> MATERIAL FOR THE TASK
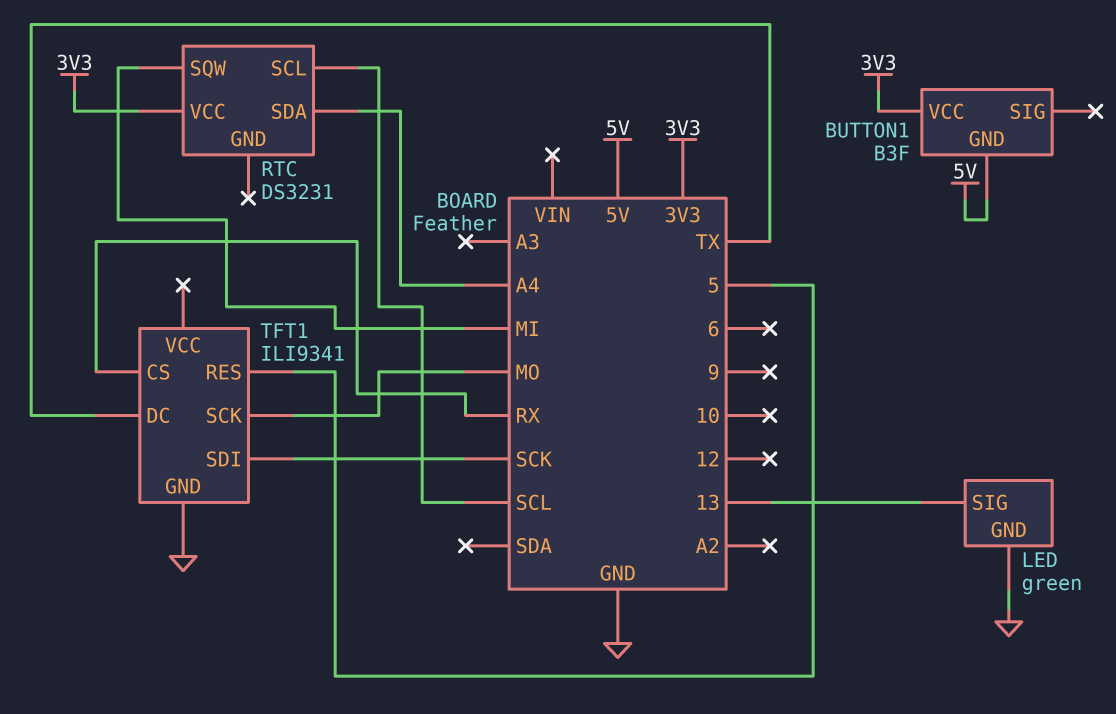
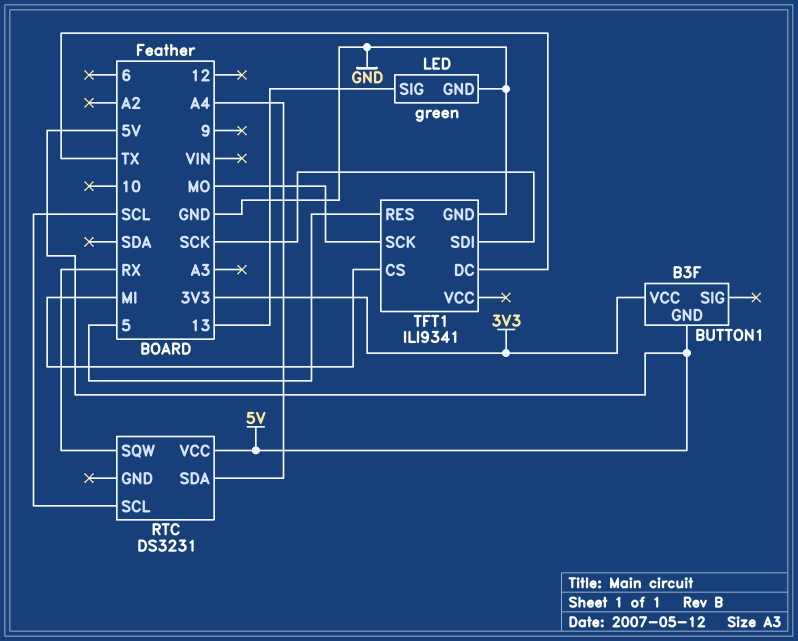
RTC pin SQW: MI -> RX
RTC pin VCC: 3V3 -> 5V
TFT1 pin CS: RX -> MI

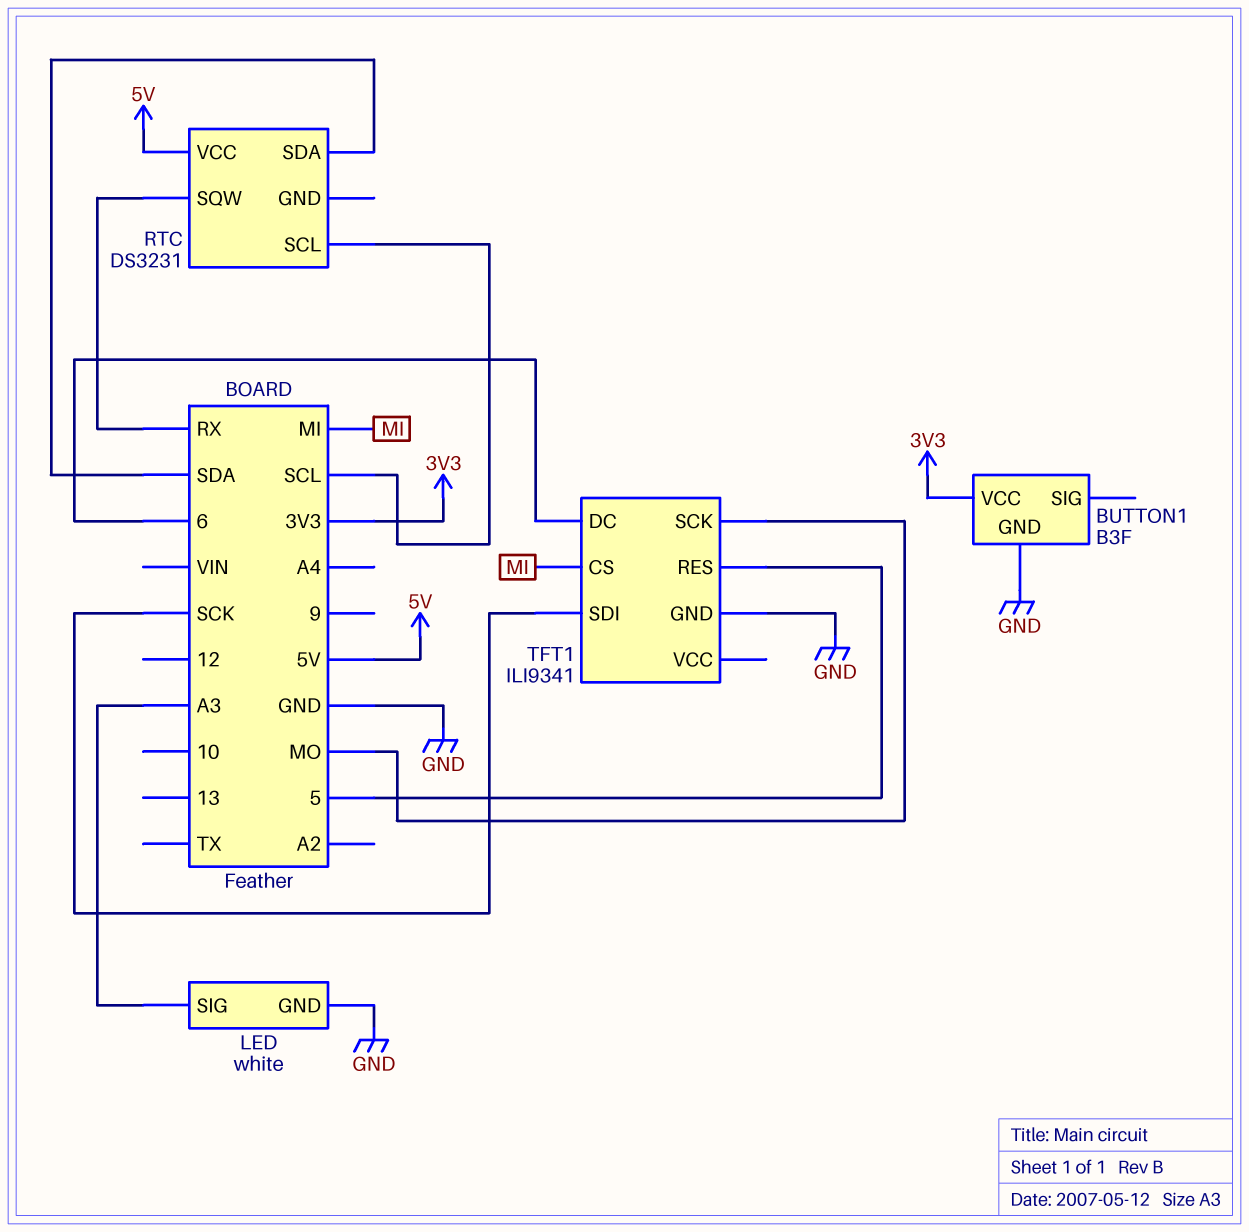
BUTTON1 pin GND: 5V -> GND
LED: green -> white
LED pin SIG: 13 -> A3
RTC pin SDA: A4 -> SDA
TFT1 pin DC: TX -> 6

> BRIEF
The whole listing, pictures excluded, should be output exactly.

> SOLVED PROBLEM
RTC pin SQW: MI -> RX
RTC pin VCC: 3V3 -> 5V
TFT1 pin CS: RX -> MI

BUTTON1 pin GND: 5V -> GND
LED: green -> white
LED pin SIG: 13 -> A3
RTC pin SDA: A4 -> SDA
TFT1 pin DC: TX -> 6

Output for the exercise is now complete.